**WORK TO BE COMPLETED:**
In the material below, find all lines with the string "DGND" and copy them.

**LISTED ENTRIES:**
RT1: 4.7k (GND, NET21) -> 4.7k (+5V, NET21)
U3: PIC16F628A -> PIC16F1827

...

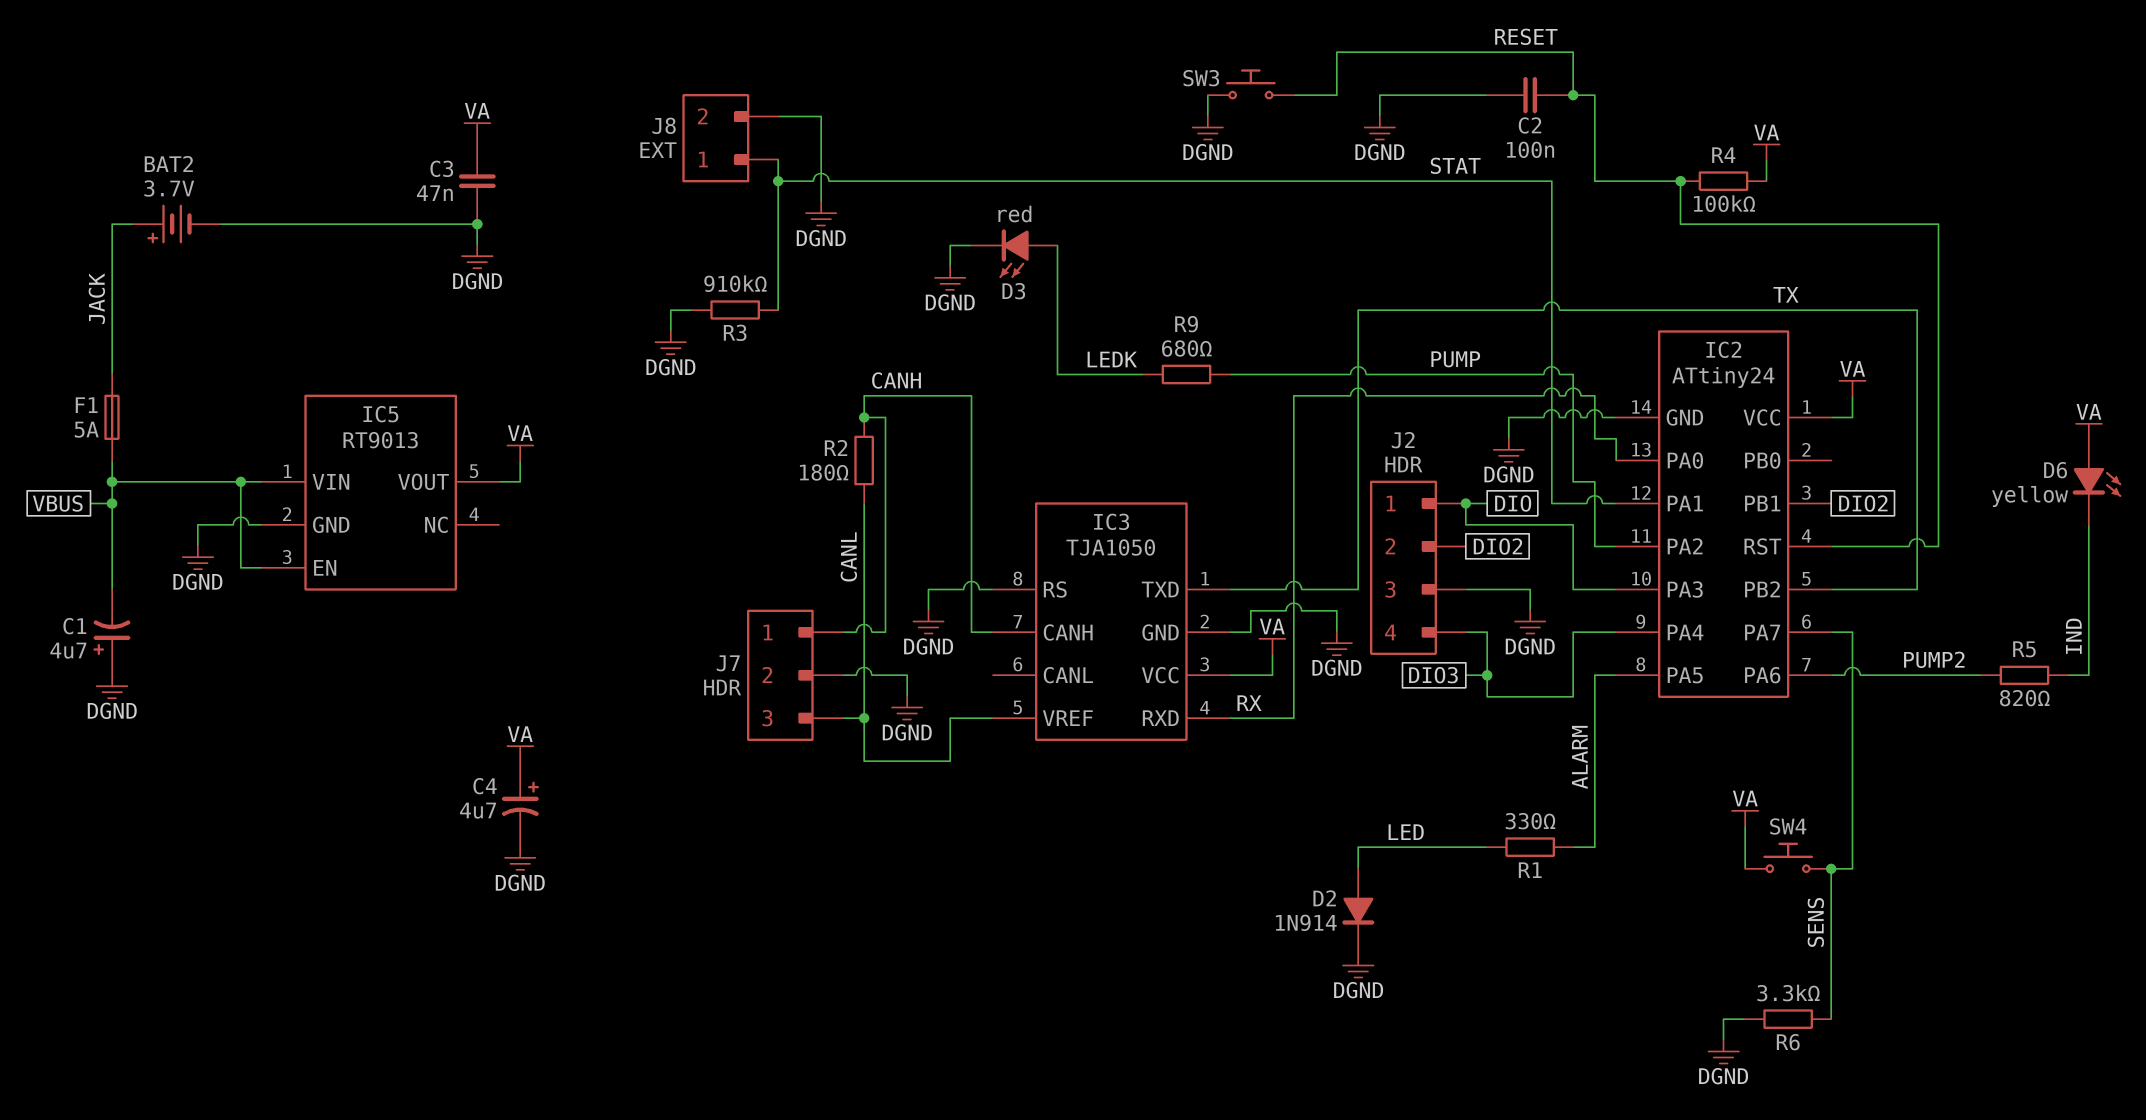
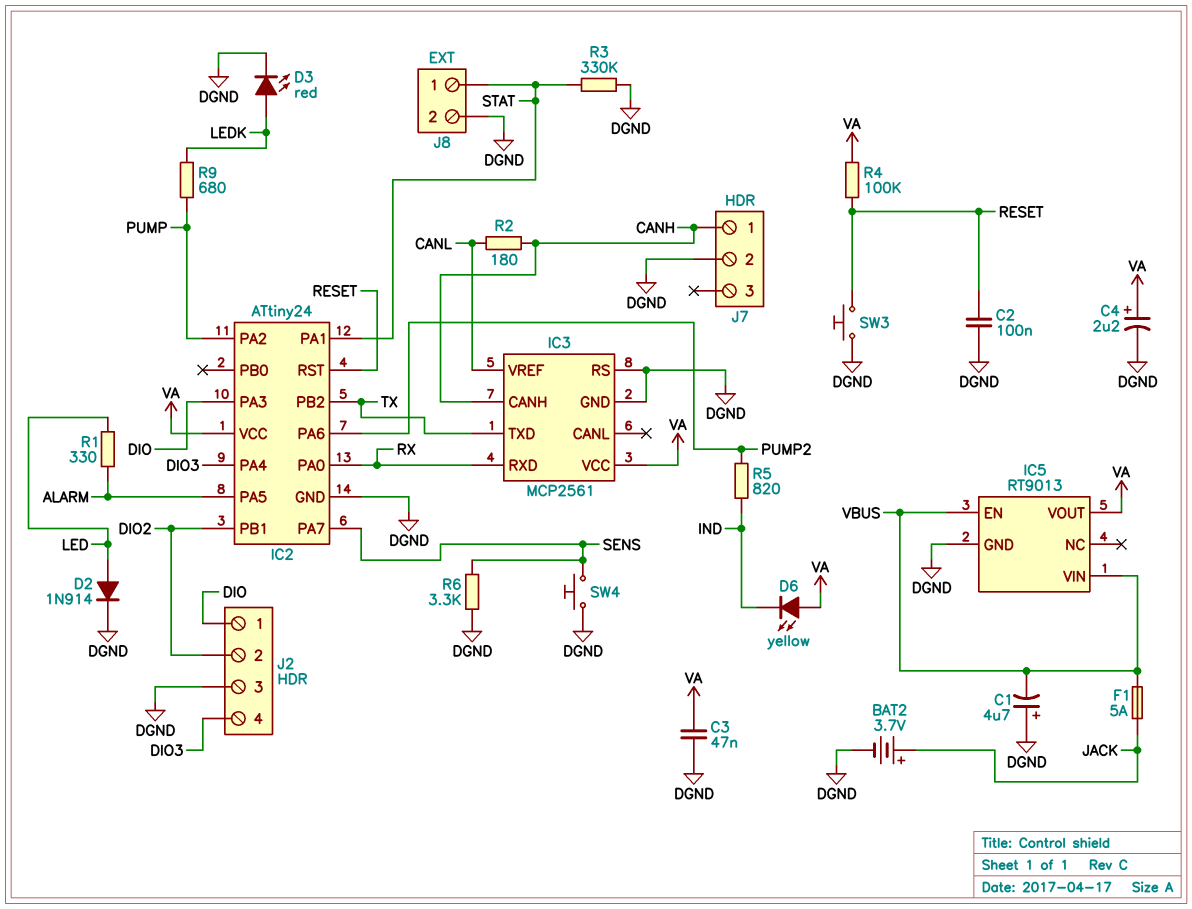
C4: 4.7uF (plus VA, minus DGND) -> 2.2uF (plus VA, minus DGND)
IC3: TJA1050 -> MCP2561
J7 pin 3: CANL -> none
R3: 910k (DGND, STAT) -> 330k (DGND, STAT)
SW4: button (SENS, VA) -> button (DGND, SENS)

---

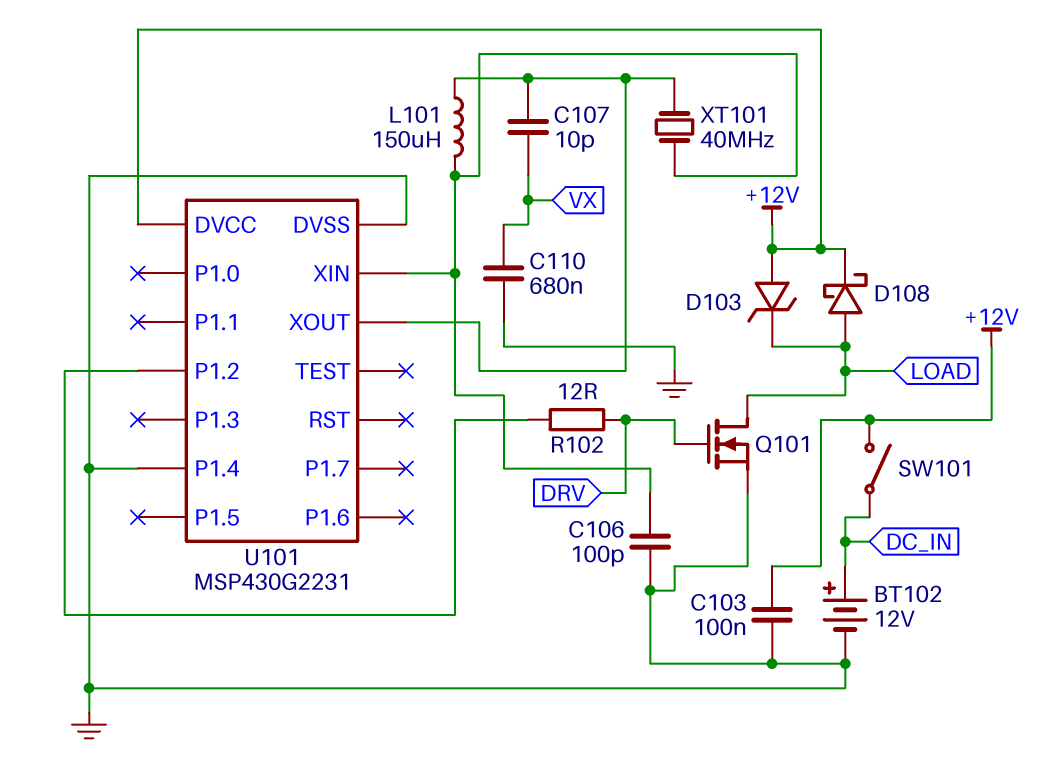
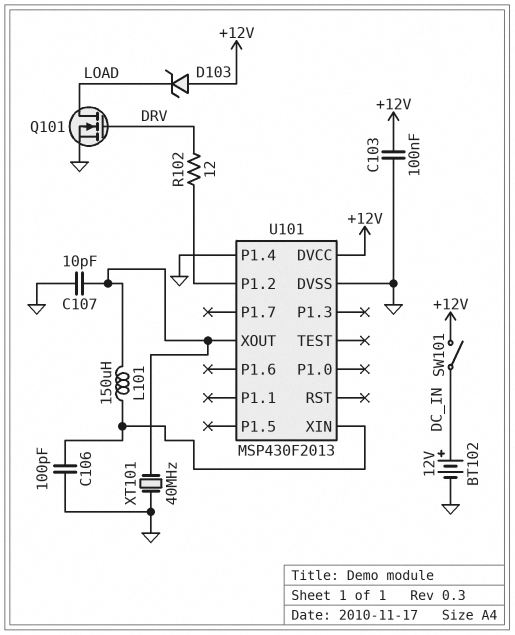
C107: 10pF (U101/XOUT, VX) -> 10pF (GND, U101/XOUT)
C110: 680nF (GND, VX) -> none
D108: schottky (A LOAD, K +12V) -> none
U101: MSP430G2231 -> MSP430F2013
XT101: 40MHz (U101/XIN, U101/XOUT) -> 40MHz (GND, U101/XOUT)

**ANSWER SPACE:**
C4: 4.7uF (plus VA, minus DGND) -> 2.2uF (plus VA, minus DGND)
R3: 910k (DGND, STAT) -> 330k (DGND, STAT)
SW4: button (SENS, VA) -> button (DGND, SENS)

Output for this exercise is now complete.